◆ **WORK REQUIRED**
The word "sticky" may appear in lines of the data below. Say how many lines hold it, giving only the number.

(ENTRIES PROVIDED)

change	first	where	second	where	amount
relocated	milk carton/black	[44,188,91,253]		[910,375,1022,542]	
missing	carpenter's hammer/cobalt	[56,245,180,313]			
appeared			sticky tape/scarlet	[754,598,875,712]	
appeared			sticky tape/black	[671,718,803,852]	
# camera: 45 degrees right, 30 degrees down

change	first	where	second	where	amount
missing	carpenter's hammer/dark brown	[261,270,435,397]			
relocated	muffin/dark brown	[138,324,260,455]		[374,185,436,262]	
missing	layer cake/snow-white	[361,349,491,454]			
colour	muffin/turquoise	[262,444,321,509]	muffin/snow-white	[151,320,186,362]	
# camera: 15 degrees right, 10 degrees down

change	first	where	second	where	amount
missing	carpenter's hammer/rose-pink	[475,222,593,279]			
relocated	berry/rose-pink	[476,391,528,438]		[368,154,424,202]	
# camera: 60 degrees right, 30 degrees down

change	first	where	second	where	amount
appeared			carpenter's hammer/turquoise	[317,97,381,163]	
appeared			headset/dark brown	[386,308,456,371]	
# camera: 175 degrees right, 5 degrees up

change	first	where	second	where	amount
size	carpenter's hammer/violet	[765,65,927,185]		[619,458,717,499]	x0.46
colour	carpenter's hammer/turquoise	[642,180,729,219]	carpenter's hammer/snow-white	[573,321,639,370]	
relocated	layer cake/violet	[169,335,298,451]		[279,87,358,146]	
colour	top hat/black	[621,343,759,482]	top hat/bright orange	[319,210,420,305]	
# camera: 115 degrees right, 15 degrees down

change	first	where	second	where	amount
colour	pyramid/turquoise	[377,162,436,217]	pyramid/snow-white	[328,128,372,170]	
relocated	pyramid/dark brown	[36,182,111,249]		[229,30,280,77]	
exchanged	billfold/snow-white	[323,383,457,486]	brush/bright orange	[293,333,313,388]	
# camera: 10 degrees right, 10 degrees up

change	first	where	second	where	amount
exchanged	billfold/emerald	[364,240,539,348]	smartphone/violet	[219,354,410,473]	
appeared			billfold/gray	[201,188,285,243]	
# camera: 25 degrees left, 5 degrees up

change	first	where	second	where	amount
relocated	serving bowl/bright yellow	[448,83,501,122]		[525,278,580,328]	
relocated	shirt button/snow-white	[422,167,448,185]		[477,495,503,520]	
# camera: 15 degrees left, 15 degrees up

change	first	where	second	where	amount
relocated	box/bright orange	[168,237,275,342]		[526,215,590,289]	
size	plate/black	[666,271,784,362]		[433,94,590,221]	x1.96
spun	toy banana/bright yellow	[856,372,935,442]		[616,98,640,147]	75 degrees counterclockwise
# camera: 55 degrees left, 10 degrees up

(End ENTRIES PROVIDED)

◆ **SOLUTION FOR THIS TASK**
2